— Problem details —
Retyping the entries exactly is all that is required.

— Records for the task —
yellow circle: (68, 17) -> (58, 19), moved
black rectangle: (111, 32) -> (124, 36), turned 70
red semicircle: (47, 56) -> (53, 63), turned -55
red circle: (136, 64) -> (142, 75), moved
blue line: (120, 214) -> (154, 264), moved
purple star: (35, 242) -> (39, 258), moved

— Solution below —
yellow circle: (68, 17) -> (58, 19), moved
black rectangle: (111, 32) -> (124, 36), turned 70
red semicircle: (47, 56) -> (53, 63), turned -55
red circle: (136, 64) -> (142, 75), moved
blue line: (120, 214) -> (154, 264), moved
purple star: (35, 242) -> (39, 258), moved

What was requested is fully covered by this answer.